▸ Difference listings:
────────────────────────────────────────
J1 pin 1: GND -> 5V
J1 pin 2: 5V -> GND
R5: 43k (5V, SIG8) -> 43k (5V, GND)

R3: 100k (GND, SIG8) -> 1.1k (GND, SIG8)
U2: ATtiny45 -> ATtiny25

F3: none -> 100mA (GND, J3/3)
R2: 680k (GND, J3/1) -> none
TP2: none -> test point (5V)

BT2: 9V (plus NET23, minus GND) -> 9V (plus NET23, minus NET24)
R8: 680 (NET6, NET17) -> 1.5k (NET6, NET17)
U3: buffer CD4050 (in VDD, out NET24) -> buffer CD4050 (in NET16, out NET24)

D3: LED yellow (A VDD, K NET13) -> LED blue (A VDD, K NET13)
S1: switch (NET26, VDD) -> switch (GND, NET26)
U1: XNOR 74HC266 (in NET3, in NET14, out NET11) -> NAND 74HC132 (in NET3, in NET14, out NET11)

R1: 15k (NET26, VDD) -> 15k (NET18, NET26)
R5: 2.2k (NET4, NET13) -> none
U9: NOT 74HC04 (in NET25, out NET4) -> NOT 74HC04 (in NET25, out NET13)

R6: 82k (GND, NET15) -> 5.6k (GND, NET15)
────────────────────────────────────────
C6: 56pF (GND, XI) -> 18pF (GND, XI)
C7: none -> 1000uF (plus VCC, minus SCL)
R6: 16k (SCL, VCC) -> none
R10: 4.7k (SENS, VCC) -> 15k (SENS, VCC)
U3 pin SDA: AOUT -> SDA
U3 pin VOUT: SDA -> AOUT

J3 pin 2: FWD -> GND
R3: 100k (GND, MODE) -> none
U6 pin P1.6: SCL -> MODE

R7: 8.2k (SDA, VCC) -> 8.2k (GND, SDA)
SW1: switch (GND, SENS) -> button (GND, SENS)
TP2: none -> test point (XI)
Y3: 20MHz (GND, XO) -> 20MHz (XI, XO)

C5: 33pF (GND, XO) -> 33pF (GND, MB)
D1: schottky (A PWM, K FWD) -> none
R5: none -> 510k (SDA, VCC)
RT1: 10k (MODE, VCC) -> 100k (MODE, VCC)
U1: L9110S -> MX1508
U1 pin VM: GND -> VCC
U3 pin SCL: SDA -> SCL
────────────────────────────────────────
▸ What you are asked to do: Write out exactly the lines that fall from the line with "J1 pin 1: GND -> 5V" to the line with "R6: 82k (GND, NET15) -> 5.6k (GND, NET15)" in the records above, keeping both ends.

▸ Solution for this task:
J1 pin 1: GND -> 5V
J1 pin 2: 5V -> GND
R5: 43k (5V, SIG8) -> 43k (5V, GND)

R3: 100k (GND, SIG8) -> 1.1k (GND, SIG8)
U2: ATtiny45 -> ATtiny25

F3: none -> 100mA (GND, J3/3)
R2: 680k (GND, J3/1) -> none
TP2: none -> test point (5V)

BT2: 9V (plus NET23, minus GND) -> 9V (plus NET23, minus NET24)
R8: 680 (NET6, NET17) -> 1.5k (NET6, NET17)
U3: buffer CD4050 (in VDD, out NET24) -> buffer CD4050 (in NET16, out NET24)

D3: LED yellow (A VDD, K NET13) -> LED blue (A VDD, K NET13)
S1: switch (NET26, VDD) -> switch (GND, NET26)
U1: XNOR 74HC266 (in NET3, in NET14, out NET11) -> NAND 74HC132 (in NET3, in NET14, out NET11)

R1: 15k (NET26, VDD) -> 15k (NET18, NET26)
R5: 2.2k (NET4, NET13) -> none
U9: NOT 74HC04 (in NET25, out NET4) -> NOT 74HC04 (in NET25, out NET13)

R6: 82k (GND, NET15) -> 5.6k (GND, NET15)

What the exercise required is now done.